#### [DIRECTIONS]
Looking at the records below, please say how many lines contain the word "czerwony", as a bare number.

Spatial reasoning data:
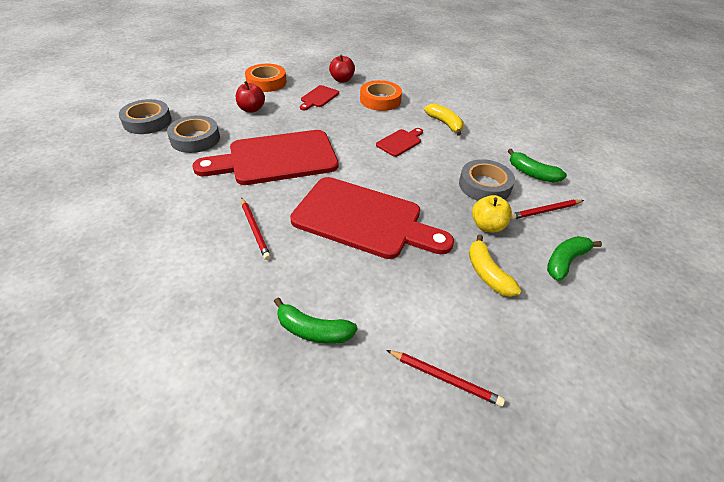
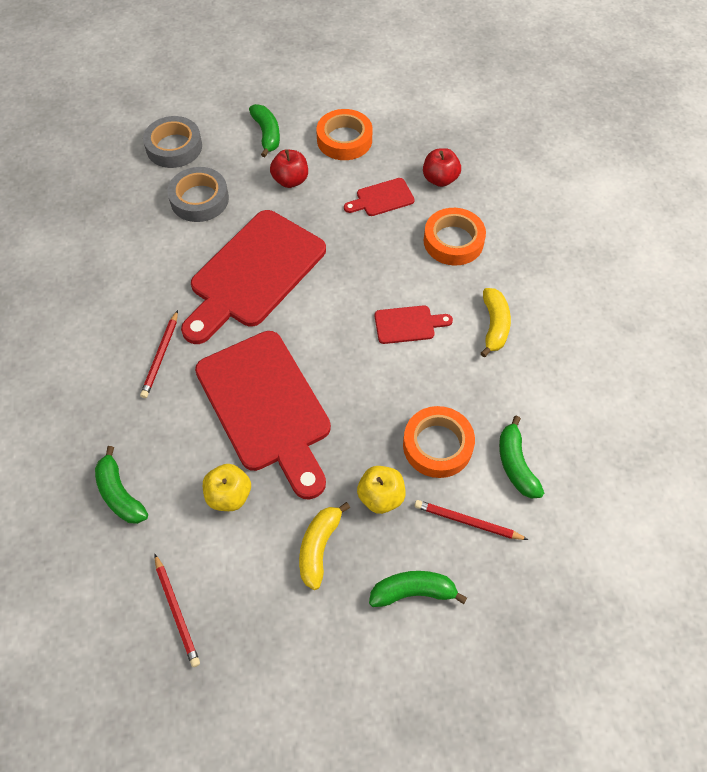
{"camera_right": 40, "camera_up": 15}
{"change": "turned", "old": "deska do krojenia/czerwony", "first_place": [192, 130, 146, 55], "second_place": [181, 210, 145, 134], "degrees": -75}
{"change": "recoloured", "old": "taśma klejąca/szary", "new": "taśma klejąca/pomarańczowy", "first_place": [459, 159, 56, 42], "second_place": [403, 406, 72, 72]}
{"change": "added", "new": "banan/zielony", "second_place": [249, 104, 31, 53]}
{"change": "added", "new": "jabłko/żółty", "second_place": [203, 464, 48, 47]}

...

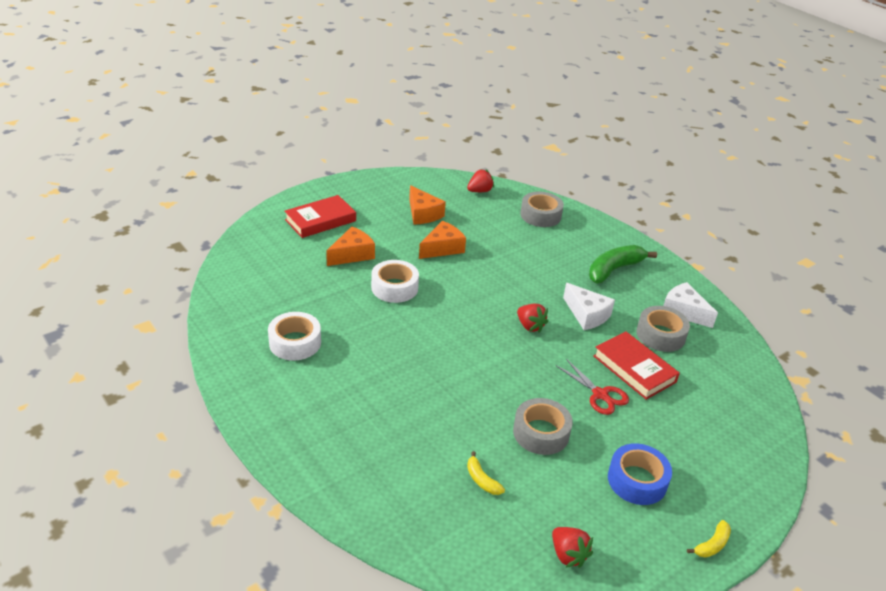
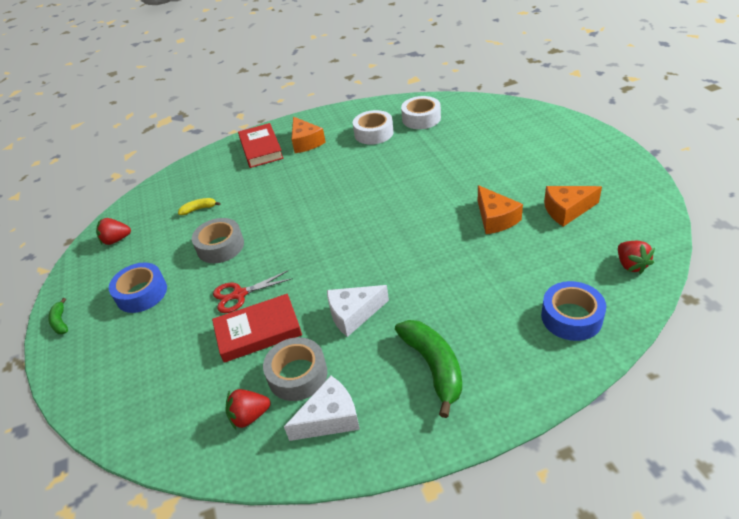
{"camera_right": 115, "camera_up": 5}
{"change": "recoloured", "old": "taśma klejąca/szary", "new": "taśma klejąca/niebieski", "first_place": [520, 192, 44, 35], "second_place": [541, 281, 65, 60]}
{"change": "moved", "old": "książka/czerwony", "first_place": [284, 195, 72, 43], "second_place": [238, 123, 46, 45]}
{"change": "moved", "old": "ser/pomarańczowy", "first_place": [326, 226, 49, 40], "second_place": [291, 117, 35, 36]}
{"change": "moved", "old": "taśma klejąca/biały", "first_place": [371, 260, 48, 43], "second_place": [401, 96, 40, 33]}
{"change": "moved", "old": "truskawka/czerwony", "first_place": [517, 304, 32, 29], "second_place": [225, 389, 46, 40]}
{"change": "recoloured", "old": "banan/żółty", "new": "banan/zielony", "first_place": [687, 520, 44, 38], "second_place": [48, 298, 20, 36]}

#### [RESPONSE AREA]
3